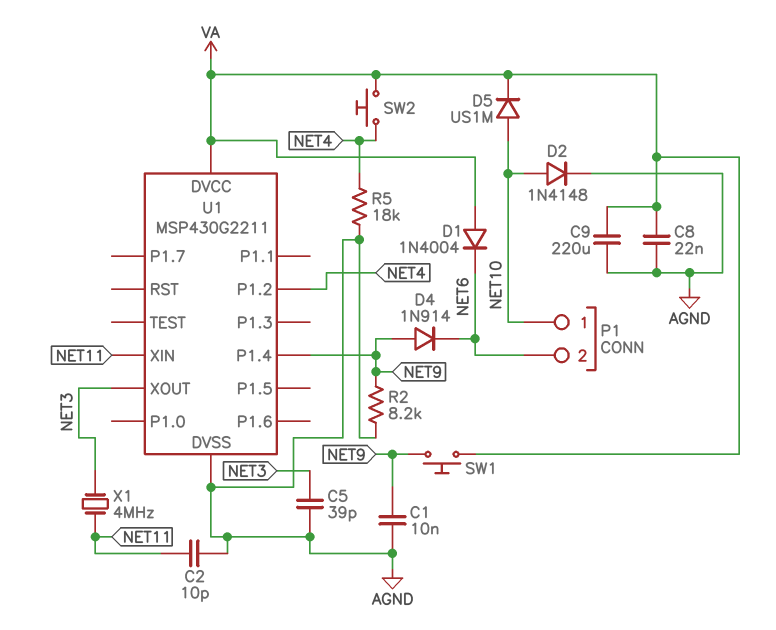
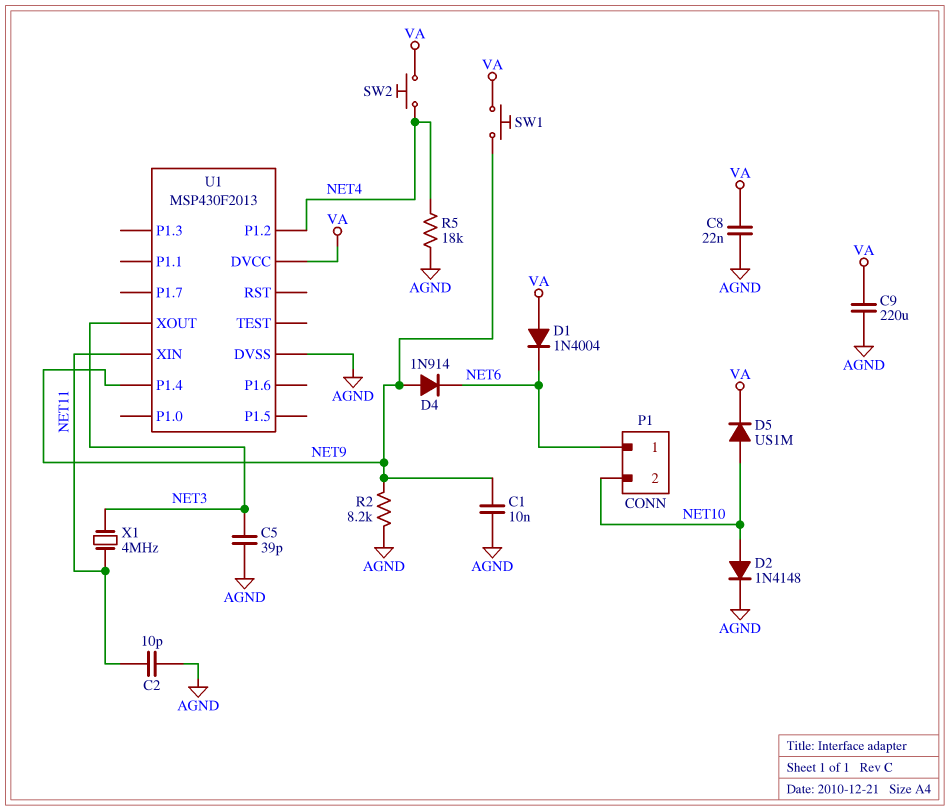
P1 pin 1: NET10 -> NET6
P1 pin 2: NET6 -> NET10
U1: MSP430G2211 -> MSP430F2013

◇ ◇ ◇ ◇ ◇ ◇ ◇

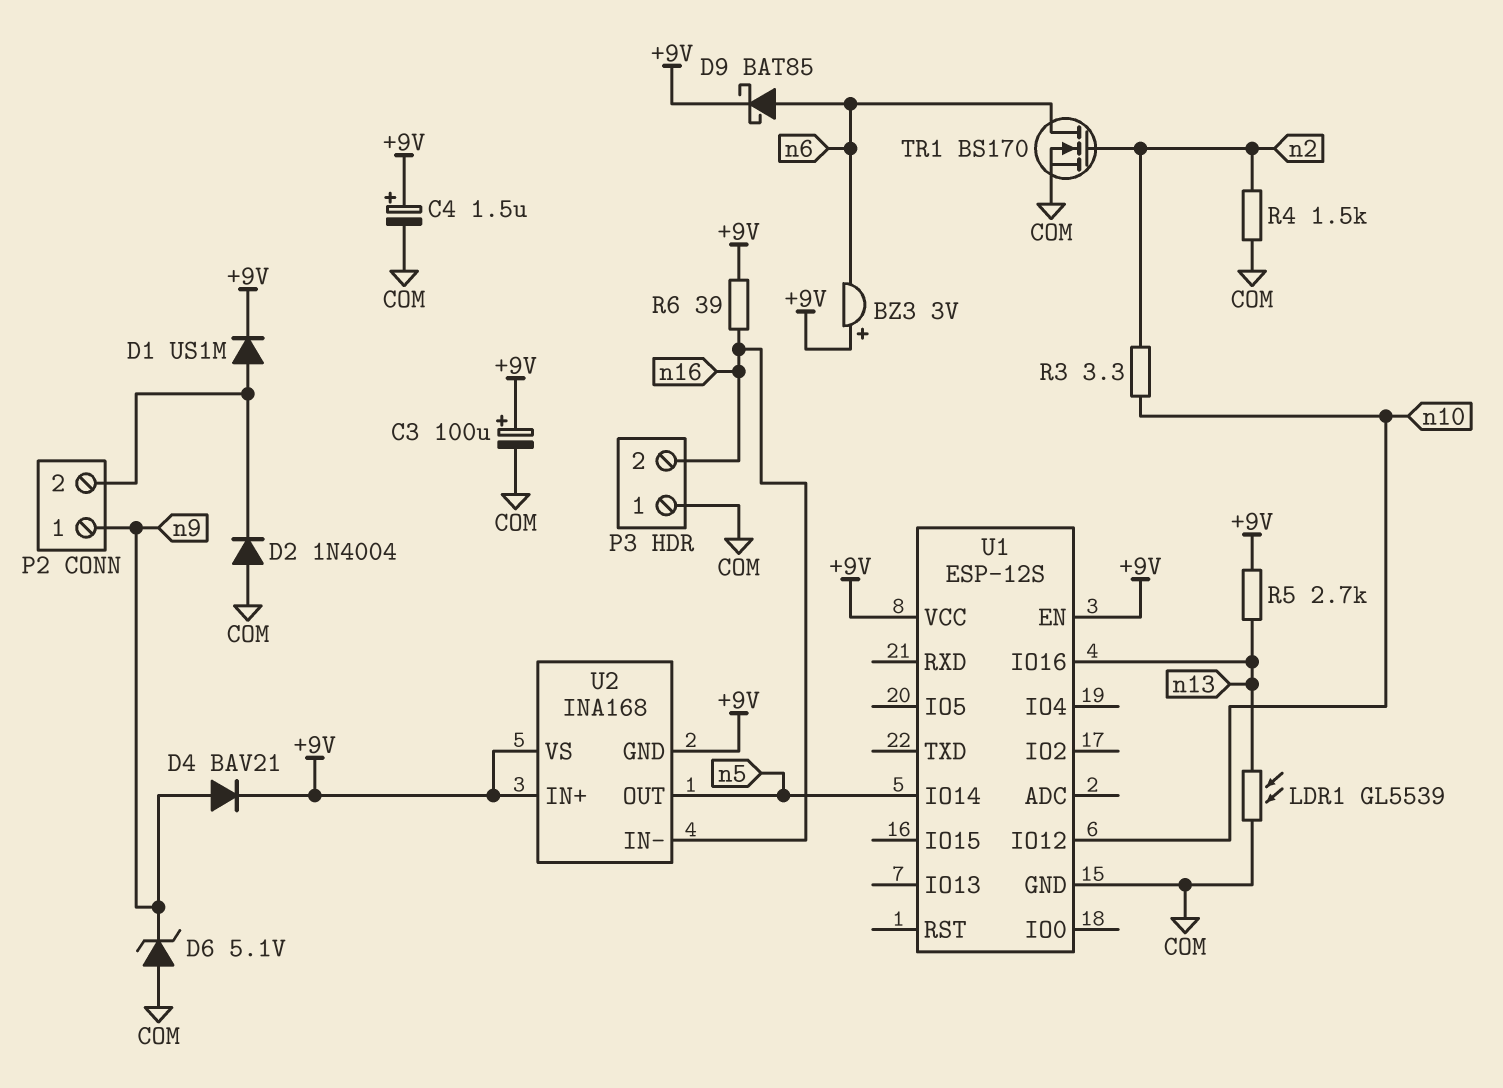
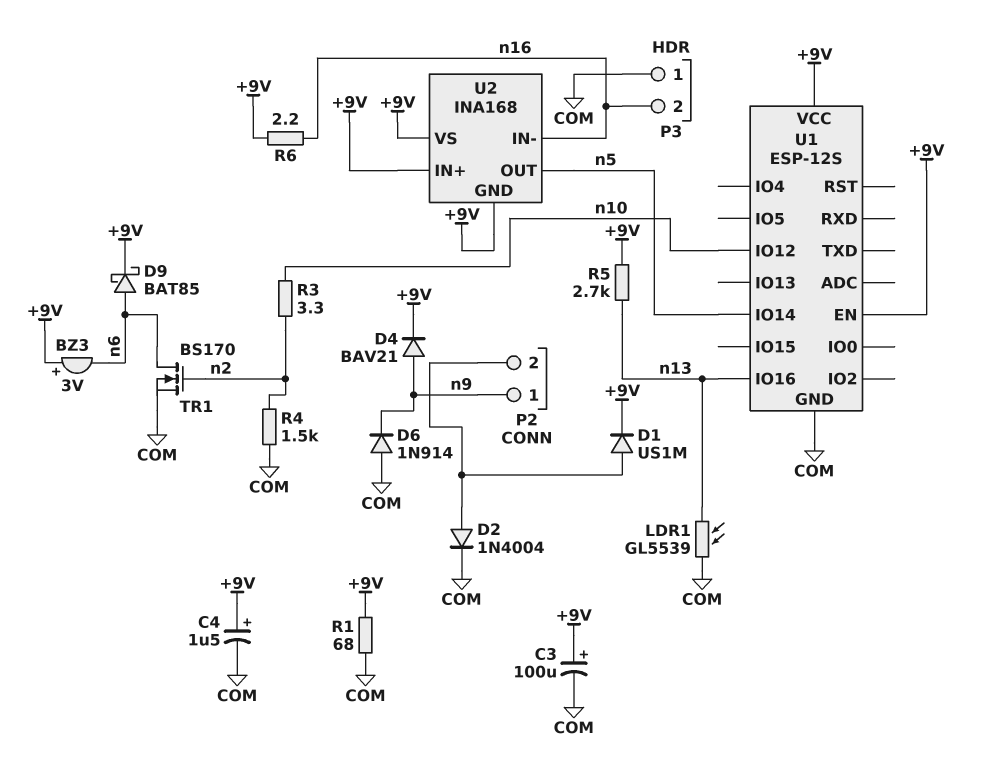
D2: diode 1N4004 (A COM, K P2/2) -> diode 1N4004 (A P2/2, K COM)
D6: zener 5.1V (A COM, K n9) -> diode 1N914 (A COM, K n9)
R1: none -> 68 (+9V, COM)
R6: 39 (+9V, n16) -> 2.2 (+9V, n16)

◇ ◇ ◇ ◇ ◇ ◇ ◇

▸ **Your instructions**: Only one stretch of the records above is wanted: the lines between the one holding "P1 pin 1: NET10 -> NET6" and the one holding "U1: MSP430G2211 -> MSP430F2013", inclusive, reproduced exactly.

▸ **Expected answer**:
P1 pin 1: NET10 -> NET6
P1 pin 2: NET6 -> NET10
U1: MSP430G2211 -> MSP430F2013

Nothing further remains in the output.